> _EXERCISE DETAILS_
Omit the pictures. Transcribe exactly the lines below, from the one with "yellow box: 0 -> 2" up to and including the last.

> _Before-and-after object listings_
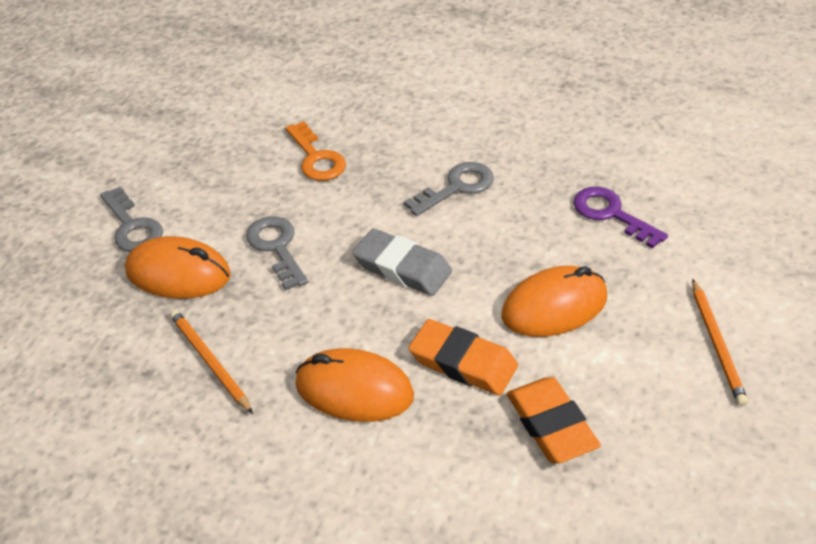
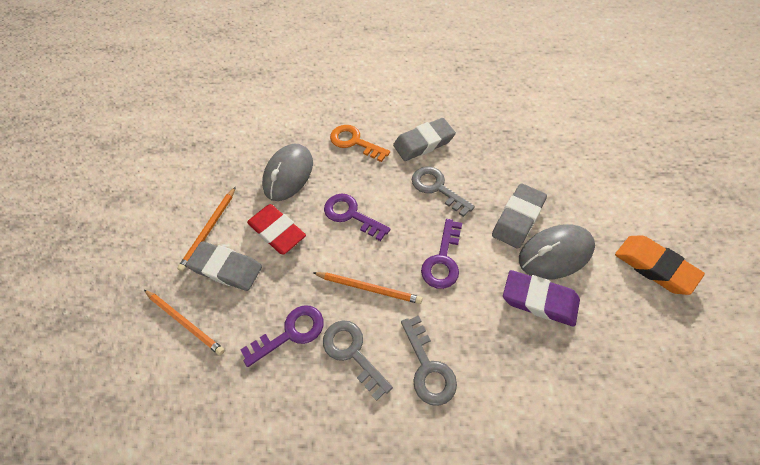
grey eraser: 1 -> 3
grey mouse: 0 -> 2
orange eraser: 2 -> 1
orange mouse: 3 -> 0
orange pencil: 2 -> 3
purple eraser: 0 -> 1
purple key: 1 -> 3
red eraser: 0 -> 1

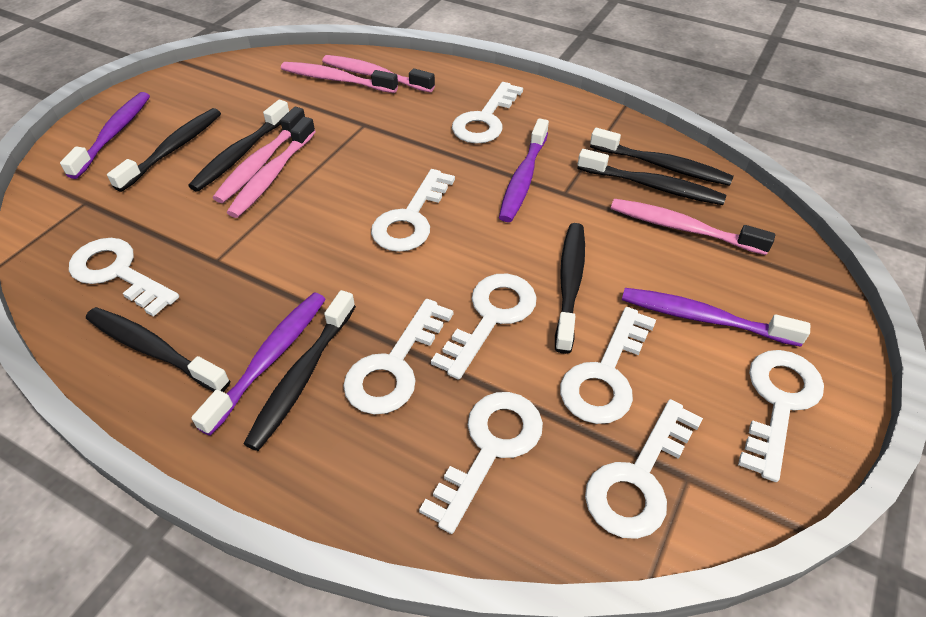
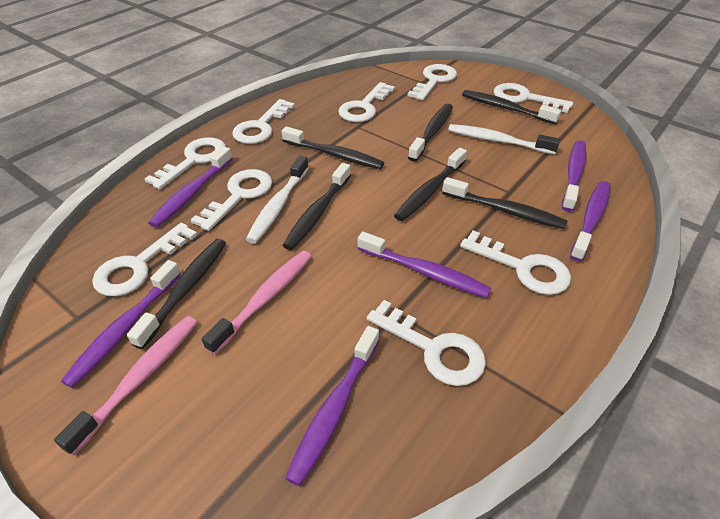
pink toothbrush: 5 -> 2
purple toothbrush: 4 -> 6
white toothbrush: 0 -> 2

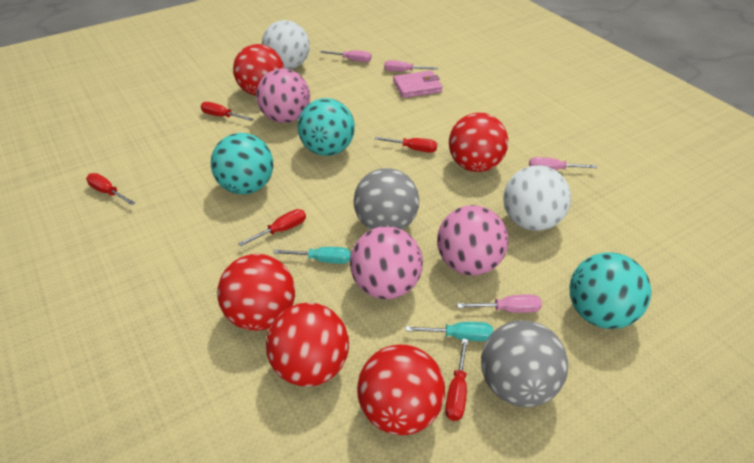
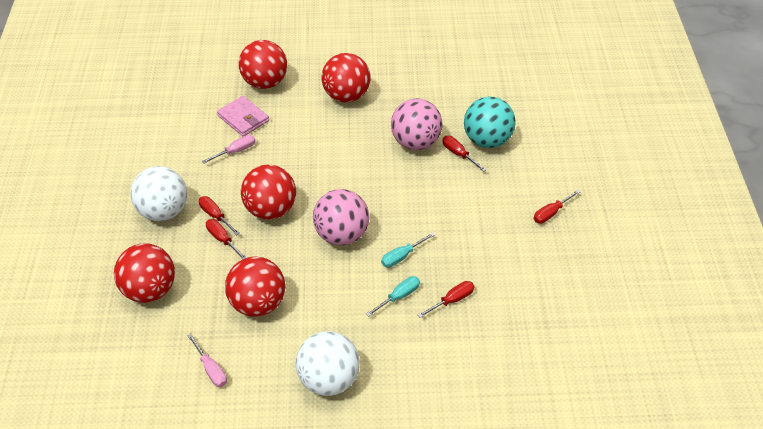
grey ball: 2 -> 0
pink ball: 3 -> 2
pink screwdriver: 4 -> 2
turquoise ball: 3 -> 1

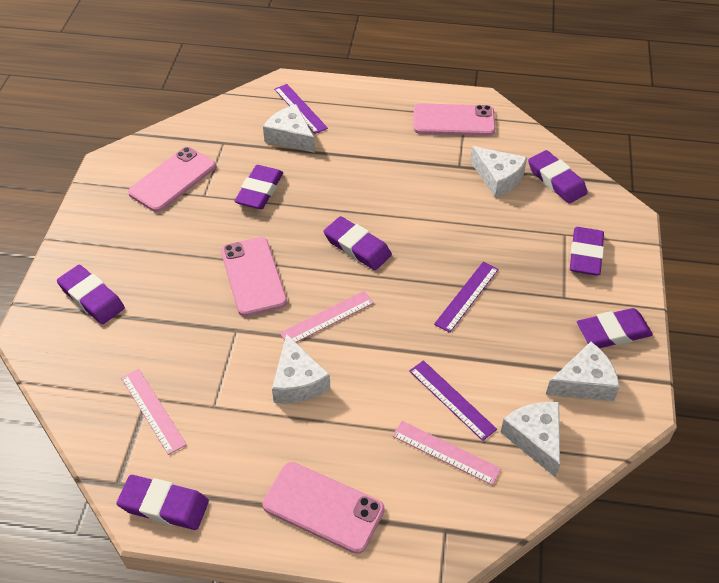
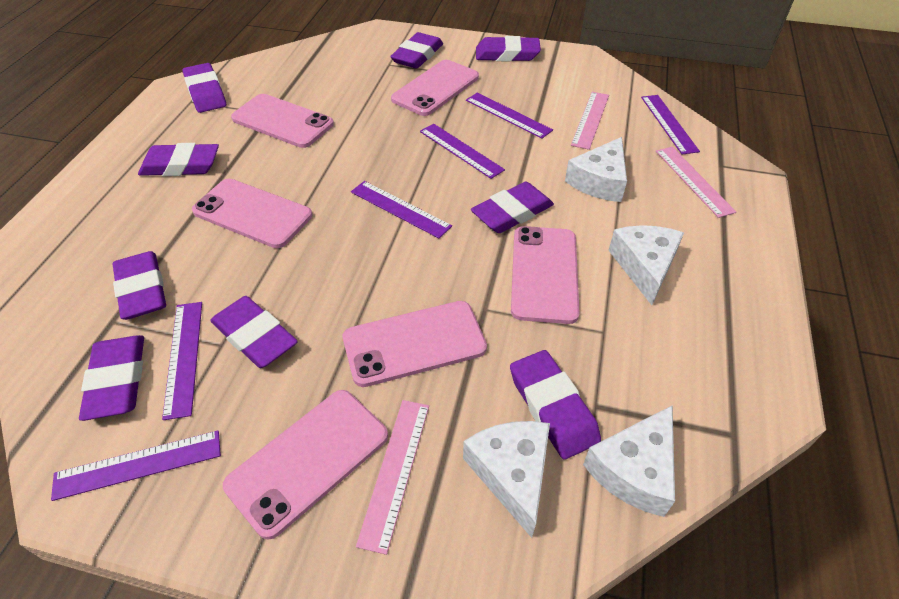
pink phone: 4 -> 6
purple eraser: 7 -> 9
purple ruler: 3 -> 6
white cheese: 5 -> 4

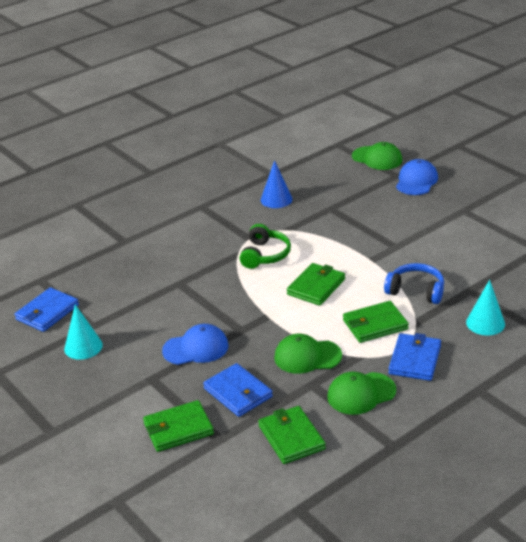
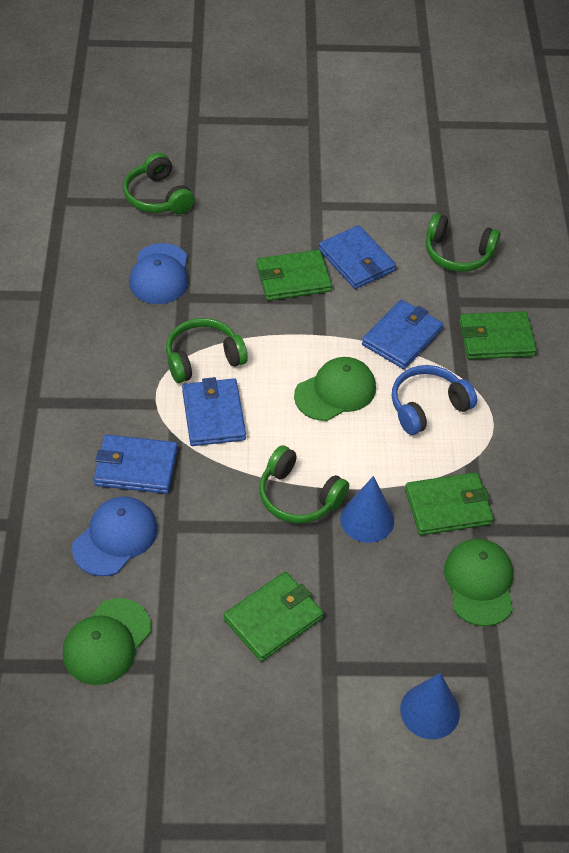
blue cone: 1 -> 2
blue wallet: 3 -> 4
green headphones: 1 -> 4
turquoise cone: 2 -> 0

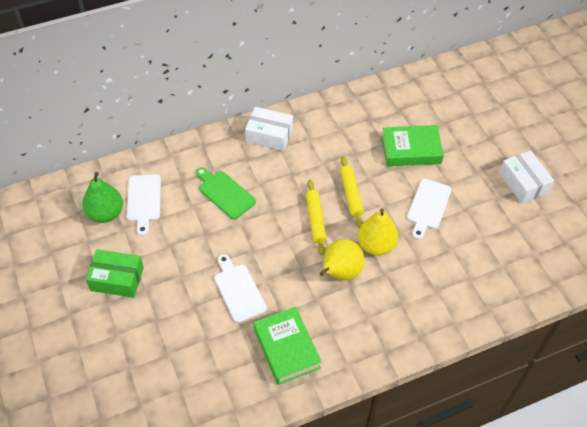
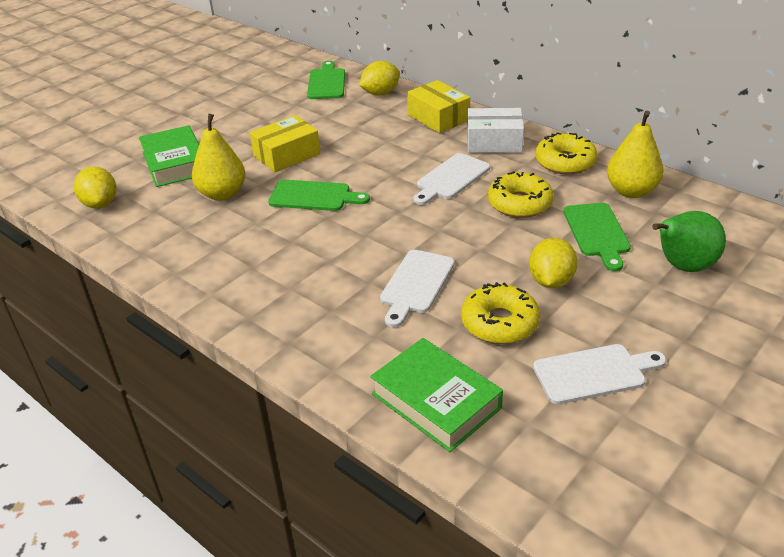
green box: 1 -> 0
green cutting board: 1 -> 3
white box: 2 -> 1
yellow box: 0 -> 2
yellow donut: 0 -> 3
yellow lemon: 0 -> 3
yellow rolling pin: 2 -> 0

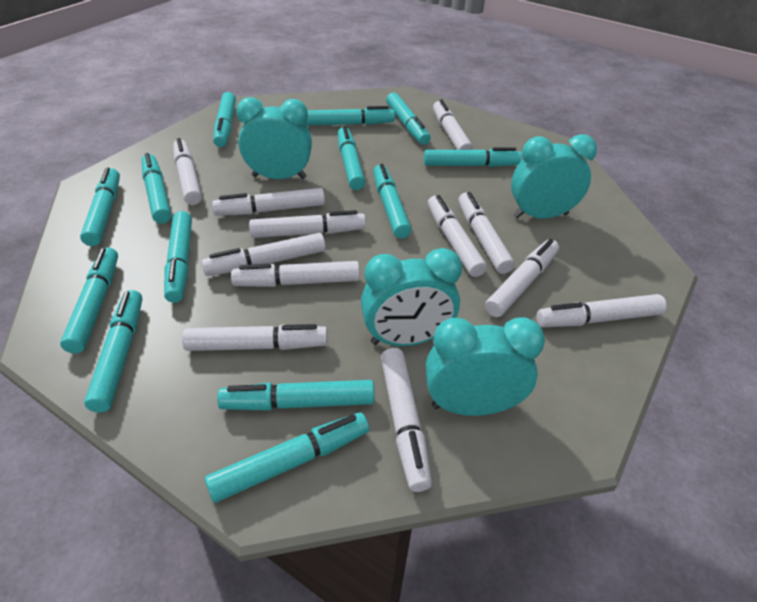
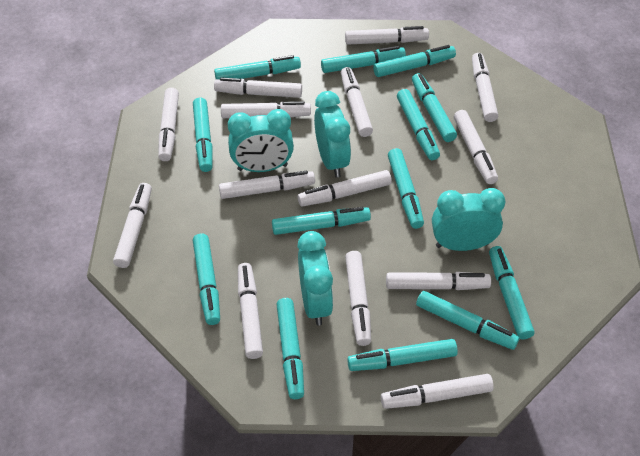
white marker: 12 -> 14

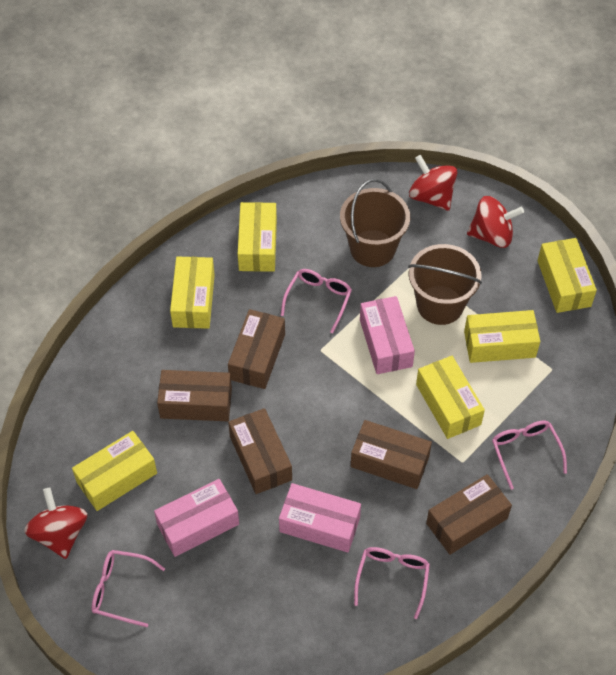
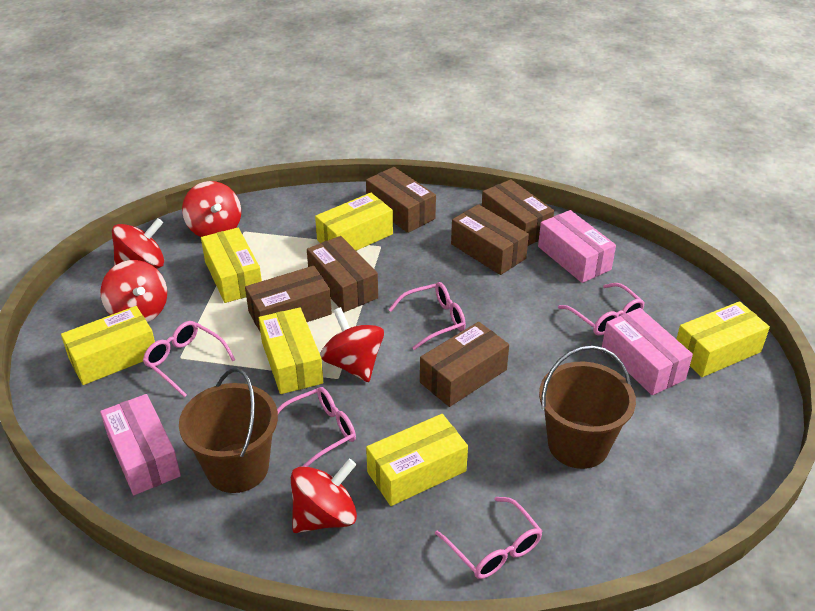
brown box: 5 -> 6
pink glasses: 4 -> 5
red spinning top: 3 -> 5

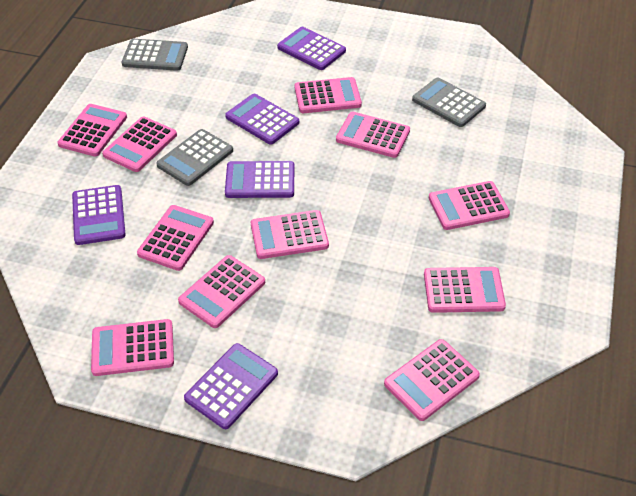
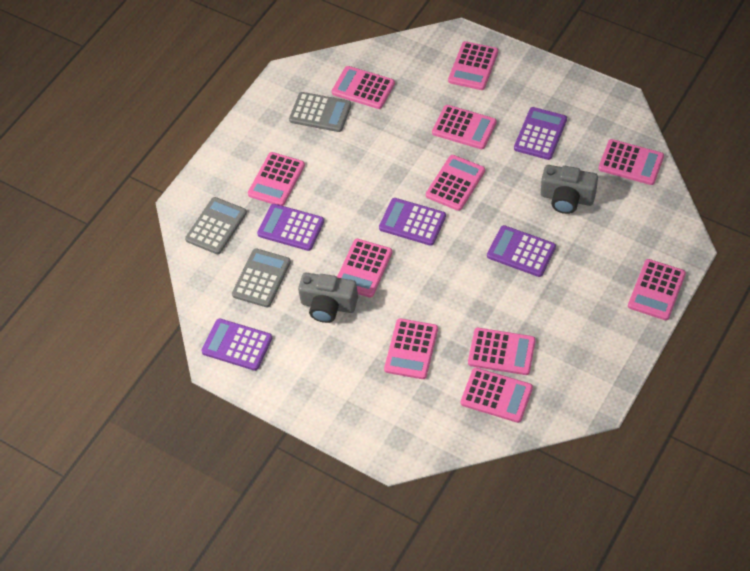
grey camera: 0 -> 2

> _WRITTEN SOLUTION_
yellow box: 0 -> 2
yellow donut: 0 -> 3
yellow lemon: 0 -> 3
yellow rolling pin: 2 -> 0

white marker: 12 -> 14

brown box: 5 -> 6
pink glasses: 4 -> 5
red spinning top: 3 -> 5

grey camera: 0 -> 2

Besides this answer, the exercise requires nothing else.